> [BRIEF]: Copy the records from their first line through the line that contains "physicist (794, 461)", including that line and the request. Increase every coordinate value by 56, and leave the request wording unchanged.

[Entries on finding words and elements]

>> start

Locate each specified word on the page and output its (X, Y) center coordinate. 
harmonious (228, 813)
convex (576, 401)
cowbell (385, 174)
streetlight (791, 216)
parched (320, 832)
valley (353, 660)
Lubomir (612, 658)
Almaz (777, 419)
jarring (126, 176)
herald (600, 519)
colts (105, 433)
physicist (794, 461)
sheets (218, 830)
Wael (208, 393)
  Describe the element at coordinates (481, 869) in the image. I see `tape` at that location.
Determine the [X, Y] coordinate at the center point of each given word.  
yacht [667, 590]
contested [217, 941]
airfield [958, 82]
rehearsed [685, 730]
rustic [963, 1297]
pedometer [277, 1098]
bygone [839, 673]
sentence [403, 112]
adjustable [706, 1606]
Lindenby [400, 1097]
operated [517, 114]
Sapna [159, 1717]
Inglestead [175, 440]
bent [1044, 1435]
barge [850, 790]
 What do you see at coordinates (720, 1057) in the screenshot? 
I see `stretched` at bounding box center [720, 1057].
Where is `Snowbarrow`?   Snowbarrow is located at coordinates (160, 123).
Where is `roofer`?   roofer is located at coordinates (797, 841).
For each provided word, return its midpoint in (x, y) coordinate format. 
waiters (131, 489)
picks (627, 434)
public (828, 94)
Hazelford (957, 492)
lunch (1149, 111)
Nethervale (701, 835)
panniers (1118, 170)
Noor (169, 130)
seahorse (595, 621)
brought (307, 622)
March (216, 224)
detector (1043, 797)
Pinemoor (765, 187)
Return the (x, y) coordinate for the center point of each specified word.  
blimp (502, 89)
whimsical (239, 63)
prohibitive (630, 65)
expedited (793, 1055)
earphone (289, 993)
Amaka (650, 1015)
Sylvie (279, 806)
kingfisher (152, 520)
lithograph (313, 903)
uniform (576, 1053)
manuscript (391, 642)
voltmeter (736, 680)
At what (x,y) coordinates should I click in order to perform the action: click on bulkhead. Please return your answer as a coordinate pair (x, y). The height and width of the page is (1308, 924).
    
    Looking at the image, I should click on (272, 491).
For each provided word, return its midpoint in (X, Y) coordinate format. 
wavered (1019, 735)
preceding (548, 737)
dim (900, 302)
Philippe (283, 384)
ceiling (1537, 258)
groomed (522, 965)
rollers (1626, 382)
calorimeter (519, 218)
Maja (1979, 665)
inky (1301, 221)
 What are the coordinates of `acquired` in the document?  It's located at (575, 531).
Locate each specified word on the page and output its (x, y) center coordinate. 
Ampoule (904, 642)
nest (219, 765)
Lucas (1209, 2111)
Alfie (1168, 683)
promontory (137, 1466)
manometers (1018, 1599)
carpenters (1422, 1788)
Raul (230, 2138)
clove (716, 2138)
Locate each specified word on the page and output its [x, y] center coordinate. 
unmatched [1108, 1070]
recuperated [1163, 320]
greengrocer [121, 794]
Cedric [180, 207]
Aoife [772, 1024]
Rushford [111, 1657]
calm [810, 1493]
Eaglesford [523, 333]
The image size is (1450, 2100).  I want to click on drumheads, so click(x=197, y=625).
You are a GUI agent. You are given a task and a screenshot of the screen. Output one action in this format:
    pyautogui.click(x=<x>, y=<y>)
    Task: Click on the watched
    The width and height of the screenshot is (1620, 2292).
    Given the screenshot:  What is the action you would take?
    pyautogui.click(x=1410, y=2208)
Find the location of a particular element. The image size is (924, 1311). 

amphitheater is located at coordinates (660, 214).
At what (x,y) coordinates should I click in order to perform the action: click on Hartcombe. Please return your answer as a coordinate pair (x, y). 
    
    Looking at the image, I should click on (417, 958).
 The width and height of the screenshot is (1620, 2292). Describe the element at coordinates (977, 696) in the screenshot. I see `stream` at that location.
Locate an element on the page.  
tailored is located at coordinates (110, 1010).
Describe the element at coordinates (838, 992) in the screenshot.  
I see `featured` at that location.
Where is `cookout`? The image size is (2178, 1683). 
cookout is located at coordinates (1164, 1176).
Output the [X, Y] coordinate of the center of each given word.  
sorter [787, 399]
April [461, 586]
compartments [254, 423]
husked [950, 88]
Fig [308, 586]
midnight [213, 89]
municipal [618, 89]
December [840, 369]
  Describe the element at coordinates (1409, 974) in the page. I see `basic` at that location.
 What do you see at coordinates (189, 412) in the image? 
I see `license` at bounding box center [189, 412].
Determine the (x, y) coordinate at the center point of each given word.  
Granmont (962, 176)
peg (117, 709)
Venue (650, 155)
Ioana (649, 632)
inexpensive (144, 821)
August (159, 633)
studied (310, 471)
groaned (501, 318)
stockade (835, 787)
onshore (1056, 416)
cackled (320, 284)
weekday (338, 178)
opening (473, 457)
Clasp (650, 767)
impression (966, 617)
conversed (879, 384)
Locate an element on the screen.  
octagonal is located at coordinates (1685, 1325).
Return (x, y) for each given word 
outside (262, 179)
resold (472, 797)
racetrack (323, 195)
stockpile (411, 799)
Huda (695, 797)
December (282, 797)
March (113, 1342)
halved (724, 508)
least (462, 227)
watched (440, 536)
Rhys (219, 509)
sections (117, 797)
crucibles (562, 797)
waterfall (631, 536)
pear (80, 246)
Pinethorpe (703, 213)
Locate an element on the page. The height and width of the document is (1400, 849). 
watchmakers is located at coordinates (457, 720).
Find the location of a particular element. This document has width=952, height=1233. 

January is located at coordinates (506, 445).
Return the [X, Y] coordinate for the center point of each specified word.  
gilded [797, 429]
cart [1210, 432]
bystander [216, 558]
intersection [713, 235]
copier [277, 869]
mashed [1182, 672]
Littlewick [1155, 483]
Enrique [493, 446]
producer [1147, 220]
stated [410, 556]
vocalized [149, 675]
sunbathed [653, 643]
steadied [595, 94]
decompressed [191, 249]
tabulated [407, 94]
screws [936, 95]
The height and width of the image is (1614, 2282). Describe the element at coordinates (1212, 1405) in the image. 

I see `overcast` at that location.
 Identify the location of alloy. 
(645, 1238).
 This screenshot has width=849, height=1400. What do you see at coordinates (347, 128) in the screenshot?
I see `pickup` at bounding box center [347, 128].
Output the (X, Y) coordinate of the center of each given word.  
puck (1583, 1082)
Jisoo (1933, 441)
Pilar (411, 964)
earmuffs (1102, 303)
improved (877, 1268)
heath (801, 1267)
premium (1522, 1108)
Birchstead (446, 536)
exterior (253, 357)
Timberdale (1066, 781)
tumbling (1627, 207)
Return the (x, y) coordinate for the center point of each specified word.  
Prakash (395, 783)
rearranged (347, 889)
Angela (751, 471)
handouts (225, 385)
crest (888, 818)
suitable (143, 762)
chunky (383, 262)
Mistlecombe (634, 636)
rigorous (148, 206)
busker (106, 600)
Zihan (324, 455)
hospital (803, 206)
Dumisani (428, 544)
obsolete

>> end

> [FULL SOLUTION]:
Locate each specified word on the page and output its (X, Y) center coordinate. 
harmonious (284, 869)
convex (632, 457)
cowbell (441, 230)
streetlight (847, 272)
parched (376, 888)
valley (409, 716)
Lubomir (668, 714)
Almaz (833, 475)
jarring (182, 232)
herald (656, 575)
colts (161, 489)
physicist (850, 517)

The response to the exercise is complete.